[Stored data]
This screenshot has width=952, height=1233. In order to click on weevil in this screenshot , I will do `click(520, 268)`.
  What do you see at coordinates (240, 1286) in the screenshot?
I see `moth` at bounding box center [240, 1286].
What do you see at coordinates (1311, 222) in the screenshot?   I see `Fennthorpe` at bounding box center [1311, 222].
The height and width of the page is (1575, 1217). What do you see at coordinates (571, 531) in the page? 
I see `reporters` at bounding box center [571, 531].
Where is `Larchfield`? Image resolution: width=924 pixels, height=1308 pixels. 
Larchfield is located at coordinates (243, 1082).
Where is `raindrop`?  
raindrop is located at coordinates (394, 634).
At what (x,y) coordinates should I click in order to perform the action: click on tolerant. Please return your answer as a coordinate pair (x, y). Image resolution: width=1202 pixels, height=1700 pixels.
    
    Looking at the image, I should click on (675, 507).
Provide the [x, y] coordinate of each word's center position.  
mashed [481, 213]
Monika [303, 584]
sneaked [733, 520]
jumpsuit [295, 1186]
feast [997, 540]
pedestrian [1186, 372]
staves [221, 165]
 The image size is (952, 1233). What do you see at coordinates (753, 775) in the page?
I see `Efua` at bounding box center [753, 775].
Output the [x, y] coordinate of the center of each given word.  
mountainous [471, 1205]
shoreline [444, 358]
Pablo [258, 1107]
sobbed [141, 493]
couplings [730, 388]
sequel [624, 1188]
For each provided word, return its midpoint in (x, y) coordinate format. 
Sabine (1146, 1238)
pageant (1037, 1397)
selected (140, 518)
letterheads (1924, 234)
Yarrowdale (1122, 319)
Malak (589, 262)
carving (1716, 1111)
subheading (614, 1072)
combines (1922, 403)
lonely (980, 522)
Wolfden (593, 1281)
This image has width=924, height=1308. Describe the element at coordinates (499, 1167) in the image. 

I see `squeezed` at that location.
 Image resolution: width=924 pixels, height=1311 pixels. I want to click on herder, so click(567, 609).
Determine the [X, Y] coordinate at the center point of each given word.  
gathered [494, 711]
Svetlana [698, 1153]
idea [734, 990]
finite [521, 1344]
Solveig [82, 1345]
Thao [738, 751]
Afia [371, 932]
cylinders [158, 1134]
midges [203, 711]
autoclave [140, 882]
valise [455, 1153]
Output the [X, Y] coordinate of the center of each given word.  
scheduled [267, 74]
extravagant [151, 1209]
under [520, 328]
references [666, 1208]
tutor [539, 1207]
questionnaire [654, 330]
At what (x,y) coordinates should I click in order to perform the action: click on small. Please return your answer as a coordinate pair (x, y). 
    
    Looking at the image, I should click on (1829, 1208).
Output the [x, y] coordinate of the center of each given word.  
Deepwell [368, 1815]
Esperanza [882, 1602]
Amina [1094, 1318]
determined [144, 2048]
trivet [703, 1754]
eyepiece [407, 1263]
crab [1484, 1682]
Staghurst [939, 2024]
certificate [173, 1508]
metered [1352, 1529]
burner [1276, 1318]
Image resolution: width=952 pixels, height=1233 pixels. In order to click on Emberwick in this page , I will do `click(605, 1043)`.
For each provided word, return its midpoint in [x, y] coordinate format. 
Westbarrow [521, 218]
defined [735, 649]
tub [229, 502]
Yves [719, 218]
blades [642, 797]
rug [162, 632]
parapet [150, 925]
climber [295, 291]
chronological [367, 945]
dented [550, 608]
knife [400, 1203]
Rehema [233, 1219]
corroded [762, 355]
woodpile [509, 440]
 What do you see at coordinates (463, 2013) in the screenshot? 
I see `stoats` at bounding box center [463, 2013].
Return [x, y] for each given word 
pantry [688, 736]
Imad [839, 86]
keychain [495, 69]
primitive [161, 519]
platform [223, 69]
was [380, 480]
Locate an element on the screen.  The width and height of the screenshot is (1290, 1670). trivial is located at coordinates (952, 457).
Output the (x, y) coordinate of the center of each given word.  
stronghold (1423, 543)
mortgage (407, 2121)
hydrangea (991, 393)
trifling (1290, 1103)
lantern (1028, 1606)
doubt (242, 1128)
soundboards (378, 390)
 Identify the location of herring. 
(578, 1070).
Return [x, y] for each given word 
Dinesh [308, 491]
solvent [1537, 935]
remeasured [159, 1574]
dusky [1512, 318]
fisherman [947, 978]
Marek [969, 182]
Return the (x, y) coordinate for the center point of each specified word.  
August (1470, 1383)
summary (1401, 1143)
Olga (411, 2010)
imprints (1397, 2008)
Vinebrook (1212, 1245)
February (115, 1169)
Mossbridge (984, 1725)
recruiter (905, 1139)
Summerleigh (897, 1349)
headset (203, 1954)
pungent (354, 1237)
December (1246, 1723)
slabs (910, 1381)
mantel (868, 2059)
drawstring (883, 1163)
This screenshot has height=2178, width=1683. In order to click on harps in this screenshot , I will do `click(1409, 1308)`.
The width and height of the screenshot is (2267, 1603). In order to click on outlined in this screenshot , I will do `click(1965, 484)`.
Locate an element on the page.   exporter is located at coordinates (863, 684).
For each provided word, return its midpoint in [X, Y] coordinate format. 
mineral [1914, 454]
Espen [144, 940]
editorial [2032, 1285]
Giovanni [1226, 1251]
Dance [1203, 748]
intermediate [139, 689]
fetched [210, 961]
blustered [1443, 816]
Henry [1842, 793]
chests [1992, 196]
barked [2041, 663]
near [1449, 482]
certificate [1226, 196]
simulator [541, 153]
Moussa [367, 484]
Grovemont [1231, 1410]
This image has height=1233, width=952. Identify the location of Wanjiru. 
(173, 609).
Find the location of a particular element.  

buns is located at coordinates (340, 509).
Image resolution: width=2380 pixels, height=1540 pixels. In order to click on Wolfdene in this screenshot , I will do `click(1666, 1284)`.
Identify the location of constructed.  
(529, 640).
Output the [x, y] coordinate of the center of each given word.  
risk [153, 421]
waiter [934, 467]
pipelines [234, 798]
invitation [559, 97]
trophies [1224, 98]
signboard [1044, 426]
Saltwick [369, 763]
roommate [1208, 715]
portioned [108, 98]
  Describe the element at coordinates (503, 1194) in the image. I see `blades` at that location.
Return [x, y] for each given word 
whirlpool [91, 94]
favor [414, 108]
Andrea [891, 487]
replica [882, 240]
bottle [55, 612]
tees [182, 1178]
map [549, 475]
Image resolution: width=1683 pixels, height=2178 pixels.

## What to work on
Pull out every line of the items above that contains the string "location". Case counts, so match only that exact capitalization.

## Reply
I see `squeezed` at that location.
 Identify the location of herring. 
This image has height=1233, width=952. Identify the location of Wanjiru. 
Find the location of a particular element.  
Identify the location of constructed.  
  Describe the element at coordinates (503, 1194) in the image. I see `blades` at that location.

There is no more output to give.